══ EXERCISE INPUTS

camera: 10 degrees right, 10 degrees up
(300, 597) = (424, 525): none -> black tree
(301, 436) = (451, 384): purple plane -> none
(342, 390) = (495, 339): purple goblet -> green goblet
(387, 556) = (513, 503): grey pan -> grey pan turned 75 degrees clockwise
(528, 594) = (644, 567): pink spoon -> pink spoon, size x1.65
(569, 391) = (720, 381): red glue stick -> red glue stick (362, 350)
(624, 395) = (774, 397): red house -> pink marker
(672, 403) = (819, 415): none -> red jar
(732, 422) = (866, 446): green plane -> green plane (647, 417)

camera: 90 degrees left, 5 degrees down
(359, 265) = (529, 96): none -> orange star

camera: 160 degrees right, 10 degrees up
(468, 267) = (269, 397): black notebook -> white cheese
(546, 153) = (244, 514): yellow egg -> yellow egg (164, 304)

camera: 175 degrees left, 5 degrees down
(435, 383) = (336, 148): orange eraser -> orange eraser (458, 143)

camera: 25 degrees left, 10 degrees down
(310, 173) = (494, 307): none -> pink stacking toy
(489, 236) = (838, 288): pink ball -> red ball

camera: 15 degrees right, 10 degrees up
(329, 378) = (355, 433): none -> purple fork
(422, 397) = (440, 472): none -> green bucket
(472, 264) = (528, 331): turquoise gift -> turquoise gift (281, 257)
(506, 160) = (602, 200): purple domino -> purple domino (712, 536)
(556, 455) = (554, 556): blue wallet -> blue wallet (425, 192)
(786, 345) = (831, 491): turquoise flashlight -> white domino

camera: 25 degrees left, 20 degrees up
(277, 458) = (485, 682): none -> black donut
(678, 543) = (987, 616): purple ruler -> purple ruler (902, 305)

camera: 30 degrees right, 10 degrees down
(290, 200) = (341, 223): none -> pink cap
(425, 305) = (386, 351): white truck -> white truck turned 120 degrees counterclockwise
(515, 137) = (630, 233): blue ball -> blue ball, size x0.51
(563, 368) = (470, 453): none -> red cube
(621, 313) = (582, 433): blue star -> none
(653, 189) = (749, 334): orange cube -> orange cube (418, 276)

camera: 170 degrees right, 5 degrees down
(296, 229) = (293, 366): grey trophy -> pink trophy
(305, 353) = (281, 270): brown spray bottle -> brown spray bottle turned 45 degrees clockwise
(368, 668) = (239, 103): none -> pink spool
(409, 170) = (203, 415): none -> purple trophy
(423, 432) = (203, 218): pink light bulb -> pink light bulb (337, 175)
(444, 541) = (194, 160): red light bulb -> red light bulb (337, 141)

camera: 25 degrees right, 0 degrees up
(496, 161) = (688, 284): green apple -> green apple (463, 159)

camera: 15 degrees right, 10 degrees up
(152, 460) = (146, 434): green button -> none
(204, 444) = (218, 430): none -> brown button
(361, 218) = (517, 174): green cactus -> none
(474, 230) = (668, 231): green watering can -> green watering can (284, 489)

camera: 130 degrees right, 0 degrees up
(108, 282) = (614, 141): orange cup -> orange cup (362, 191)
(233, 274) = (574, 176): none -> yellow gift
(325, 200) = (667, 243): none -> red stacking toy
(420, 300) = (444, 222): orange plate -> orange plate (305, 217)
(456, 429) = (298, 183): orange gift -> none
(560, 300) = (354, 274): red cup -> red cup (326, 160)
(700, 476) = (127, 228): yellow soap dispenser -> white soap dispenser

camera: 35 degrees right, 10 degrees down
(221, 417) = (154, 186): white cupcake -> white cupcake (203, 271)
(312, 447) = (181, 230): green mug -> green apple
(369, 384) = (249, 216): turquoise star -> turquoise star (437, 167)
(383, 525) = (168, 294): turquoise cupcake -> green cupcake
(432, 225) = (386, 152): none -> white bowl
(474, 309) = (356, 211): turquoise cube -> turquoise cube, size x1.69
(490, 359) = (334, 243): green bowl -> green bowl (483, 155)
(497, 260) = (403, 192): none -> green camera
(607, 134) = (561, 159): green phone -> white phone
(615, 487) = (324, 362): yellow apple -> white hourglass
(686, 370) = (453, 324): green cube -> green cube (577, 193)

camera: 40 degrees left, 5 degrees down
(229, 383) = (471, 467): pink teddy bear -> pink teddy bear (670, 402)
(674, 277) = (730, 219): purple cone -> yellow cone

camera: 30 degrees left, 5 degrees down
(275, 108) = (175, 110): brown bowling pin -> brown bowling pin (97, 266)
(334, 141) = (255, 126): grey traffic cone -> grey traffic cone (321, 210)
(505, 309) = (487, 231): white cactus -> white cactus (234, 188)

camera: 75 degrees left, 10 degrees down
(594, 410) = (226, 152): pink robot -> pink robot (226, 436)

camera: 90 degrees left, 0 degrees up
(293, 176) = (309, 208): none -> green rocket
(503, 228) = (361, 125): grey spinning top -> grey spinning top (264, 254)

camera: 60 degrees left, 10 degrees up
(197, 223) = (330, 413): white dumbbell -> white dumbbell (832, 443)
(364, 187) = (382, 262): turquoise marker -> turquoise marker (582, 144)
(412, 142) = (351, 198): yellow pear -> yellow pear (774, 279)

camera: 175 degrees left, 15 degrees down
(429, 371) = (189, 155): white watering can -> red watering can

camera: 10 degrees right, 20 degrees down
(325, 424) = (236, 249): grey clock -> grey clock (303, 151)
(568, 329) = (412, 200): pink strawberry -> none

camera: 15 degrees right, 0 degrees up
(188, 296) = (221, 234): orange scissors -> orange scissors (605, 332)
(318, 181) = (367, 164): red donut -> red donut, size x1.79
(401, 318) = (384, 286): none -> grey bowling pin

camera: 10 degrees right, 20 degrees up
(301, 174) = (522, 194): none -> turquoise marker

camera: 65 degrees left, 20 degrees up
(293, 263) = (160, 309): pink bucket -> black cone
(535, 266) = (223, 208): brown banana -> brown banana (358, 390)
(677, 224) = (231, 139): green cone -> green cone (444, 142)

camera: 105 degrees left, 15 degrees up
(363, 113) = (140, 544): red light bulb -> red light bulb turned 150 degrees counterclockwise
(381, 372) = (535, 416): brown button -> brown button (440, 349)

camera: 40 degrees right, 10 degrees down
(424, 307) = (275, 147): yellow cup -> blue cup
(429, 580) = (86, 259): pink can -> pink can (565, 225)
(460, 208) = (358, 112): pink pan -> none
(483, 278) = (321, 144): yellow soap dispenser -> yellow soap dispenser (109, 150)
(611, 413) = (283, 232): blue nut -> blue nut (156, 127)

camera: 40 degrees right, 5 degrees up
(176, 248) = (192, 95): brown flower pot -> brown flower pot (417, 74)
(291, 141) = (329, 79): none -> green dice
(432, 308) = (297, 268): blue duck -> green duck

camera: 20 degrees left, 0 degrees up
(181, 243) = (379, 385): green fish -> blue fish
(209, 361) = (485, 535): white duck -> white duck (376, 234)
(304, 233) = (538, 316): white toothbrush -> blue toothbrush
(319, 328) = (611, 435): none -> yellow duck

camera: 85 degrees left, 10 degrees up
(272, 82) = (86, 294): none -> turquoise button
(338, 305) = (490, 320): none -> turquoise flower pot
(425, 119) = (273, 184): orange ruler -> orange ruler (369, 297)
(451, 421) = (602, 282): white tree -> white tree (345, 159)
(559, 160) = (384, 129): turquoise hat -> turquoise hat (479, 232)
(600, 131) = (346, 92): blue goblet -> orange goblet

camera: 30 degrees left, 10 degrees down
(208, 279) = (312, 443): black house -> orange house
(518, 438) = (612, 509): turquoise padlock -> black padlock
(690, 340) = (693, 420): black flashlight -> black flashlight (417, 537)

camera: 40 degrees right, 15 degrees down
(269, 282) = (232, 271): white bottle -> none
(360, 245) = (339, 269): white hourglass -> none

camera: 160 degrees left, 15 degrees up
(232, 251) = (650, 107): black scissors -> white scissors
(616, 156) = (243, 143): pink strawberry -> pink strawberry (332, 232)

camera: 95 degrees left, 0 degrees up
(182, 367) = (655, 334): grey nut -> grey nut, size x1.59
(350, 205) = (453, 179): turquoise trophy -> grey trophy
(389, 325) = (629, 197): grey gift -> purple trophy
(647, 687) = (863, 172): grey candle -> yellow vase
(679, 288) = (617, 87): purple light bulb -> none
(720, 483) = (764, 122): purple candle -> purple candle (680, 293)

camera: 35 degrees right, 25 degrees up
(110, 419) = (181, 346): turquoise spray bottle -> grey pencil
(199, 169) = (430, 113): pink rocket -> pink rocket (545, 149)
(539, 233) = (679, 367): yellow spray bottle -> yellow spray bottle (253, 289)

════

> _WHAT THIS TASK INVOLVES_
Your answer should be the lines above, from the line containing "(301, 436) = (451, 384): purple plane -> none" up to and including the line containing "(624, 395) = (774, 397): red", reproduced exactly and with nothing else.

> _TASK OUTPUT_
(301, 436) = (451, 384): purple plane -> none
(342, 390) = (495, 339): purple goblet -> green goblet
(387, 556) = (513, 503): grey pan -> grey pan turned 75 degrees clockwise
(528, 594) = (644, 567): pink spoon -> pink spoon, size x1.65
(569, 391) = (720, 381): red glue stick -> red glue stick (362, 350)
(624, 395) = (774, 397): red house -> pink marker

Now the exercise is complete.